**Task**
Take the data below and extract the lines from the one with "blue glasses: 4 -> 7" to the one with "yellow eraser: 7 -> 6", inclusive, exactly as written.

**Given information**
*** Begin section ***
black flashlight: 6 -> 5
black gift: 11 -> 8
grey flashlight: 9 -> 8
*** End section ***
*** Begin section ***
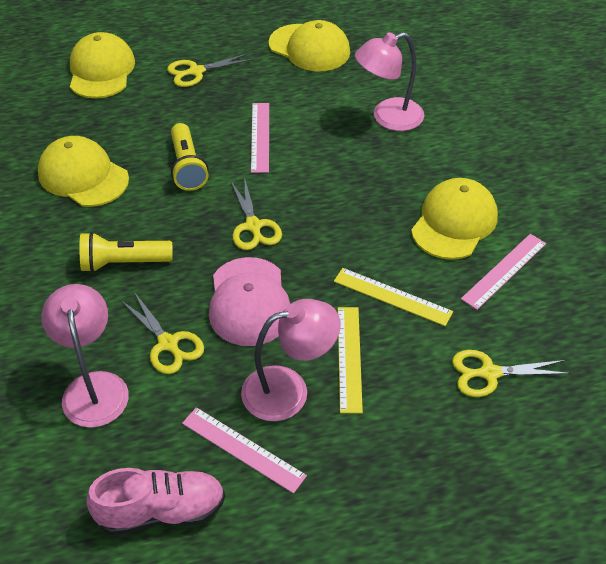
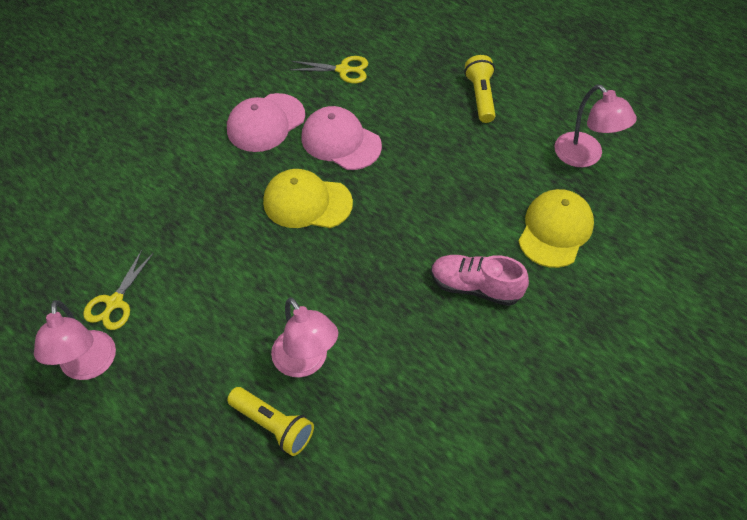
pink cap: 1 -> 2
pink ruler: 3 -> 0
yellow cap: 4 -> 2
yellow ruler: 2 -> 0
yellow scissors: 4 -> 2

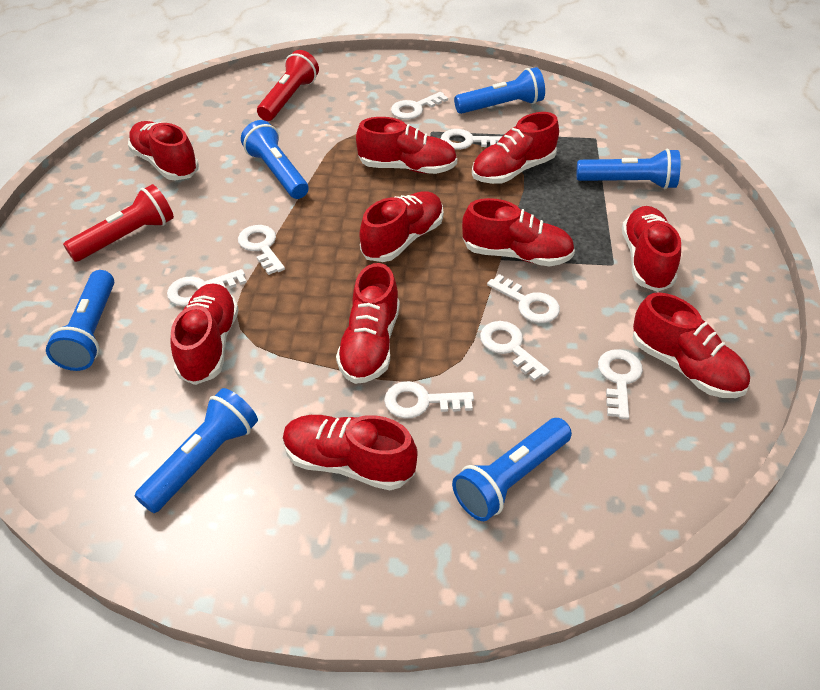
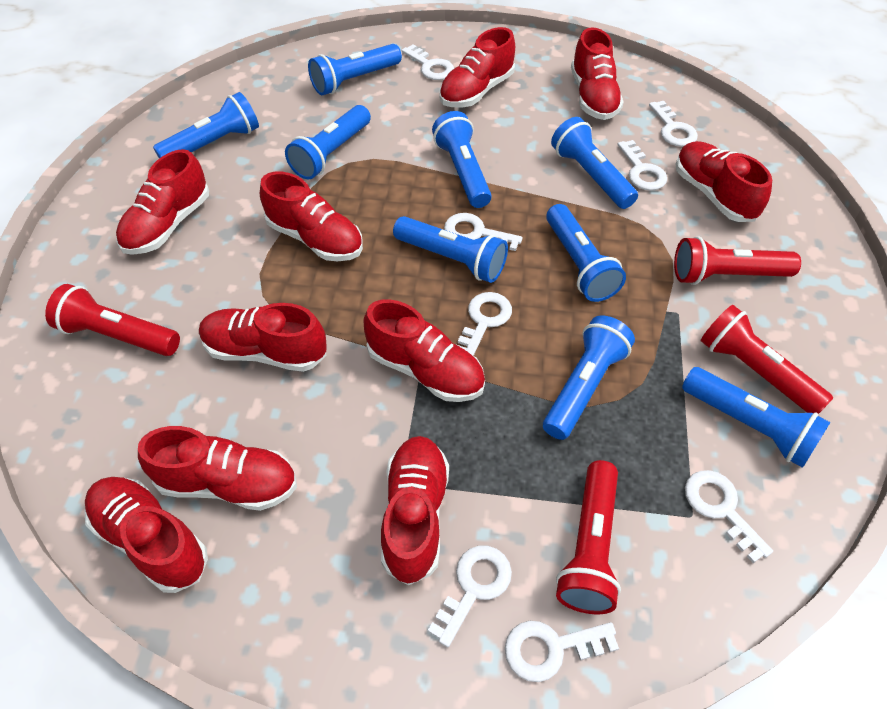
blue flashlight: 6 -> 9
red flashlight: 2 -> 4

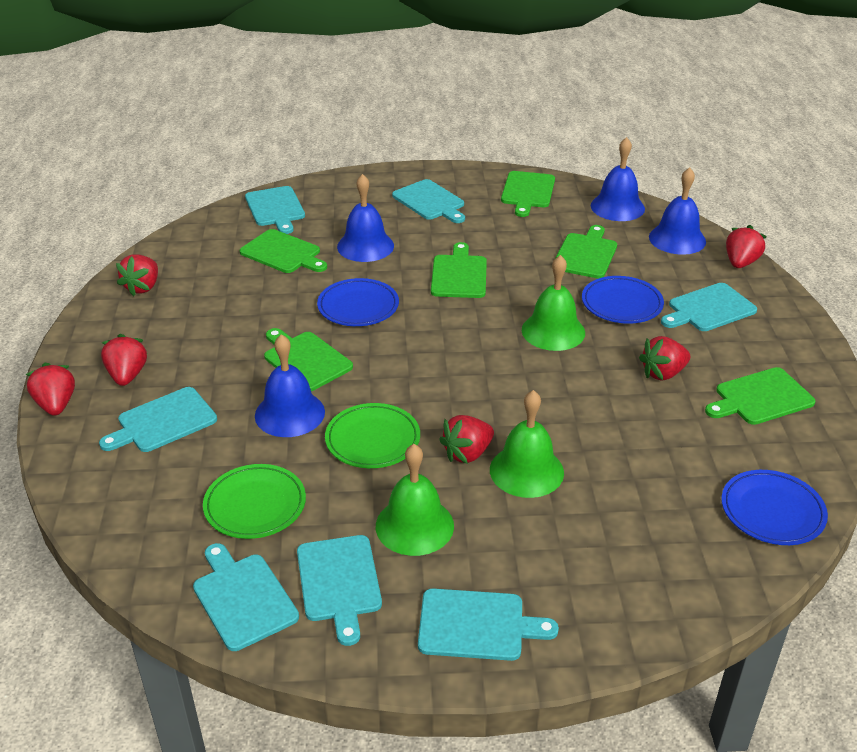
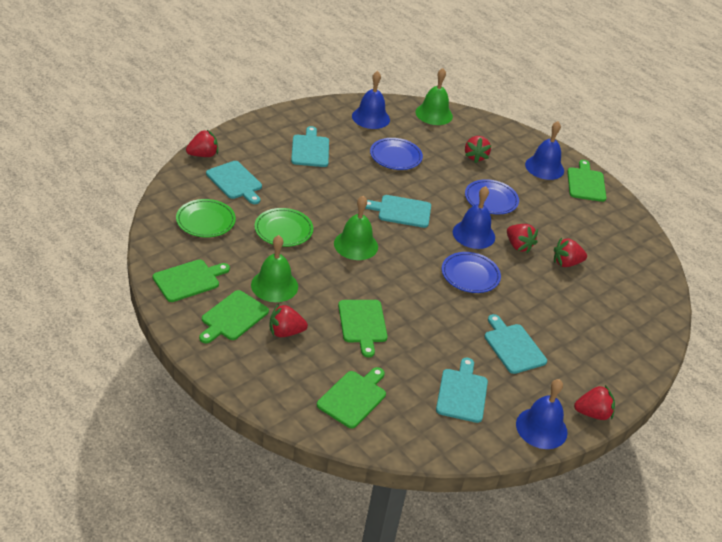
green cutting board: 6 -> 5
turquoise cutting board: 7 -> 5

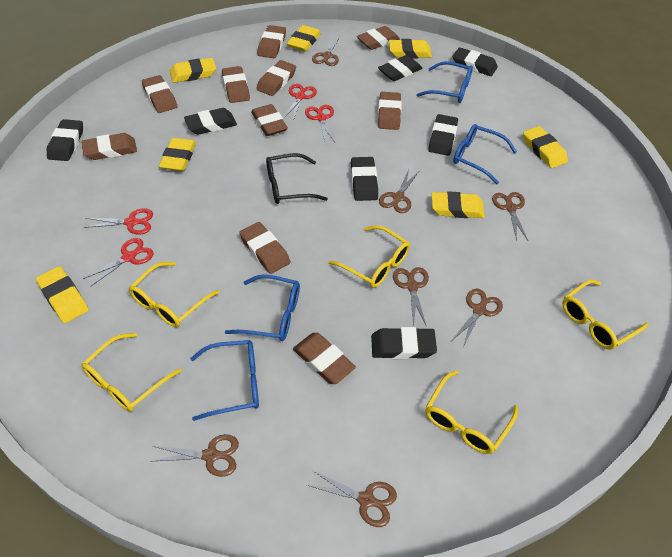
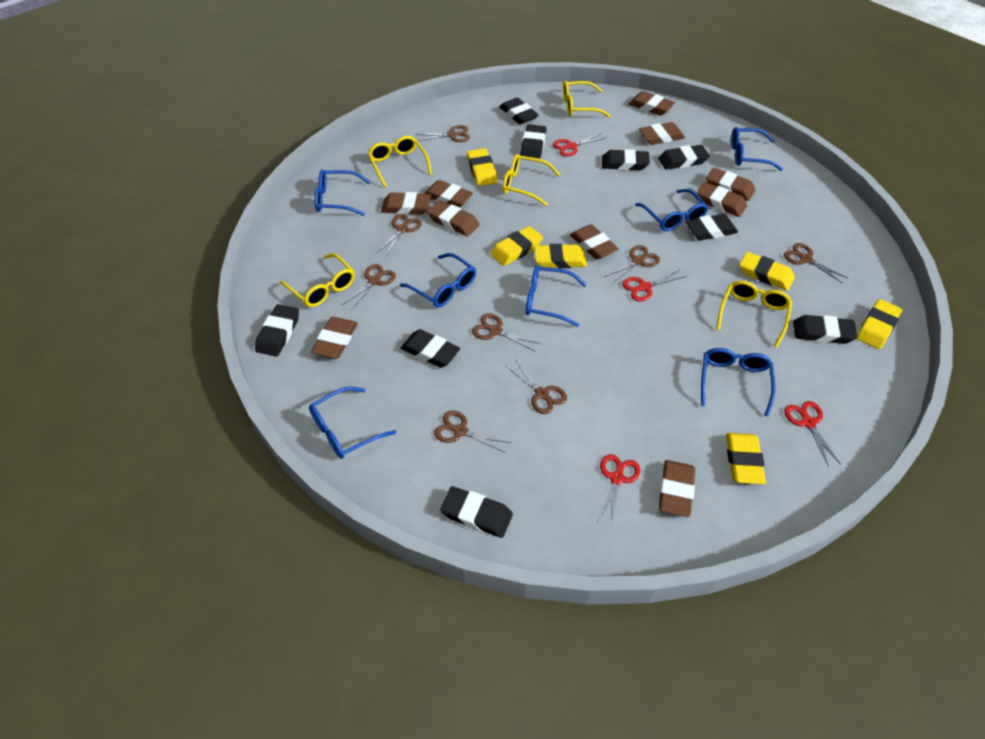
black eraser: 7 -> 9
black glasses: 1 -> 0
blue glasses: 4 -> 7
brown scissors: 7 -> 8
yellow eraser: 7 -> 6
*** End section ***
**Reply to the exercise**
blue glasses: 4 -> 7
brown scissors: 7 -> 8
yellow eraser: 7 -> 6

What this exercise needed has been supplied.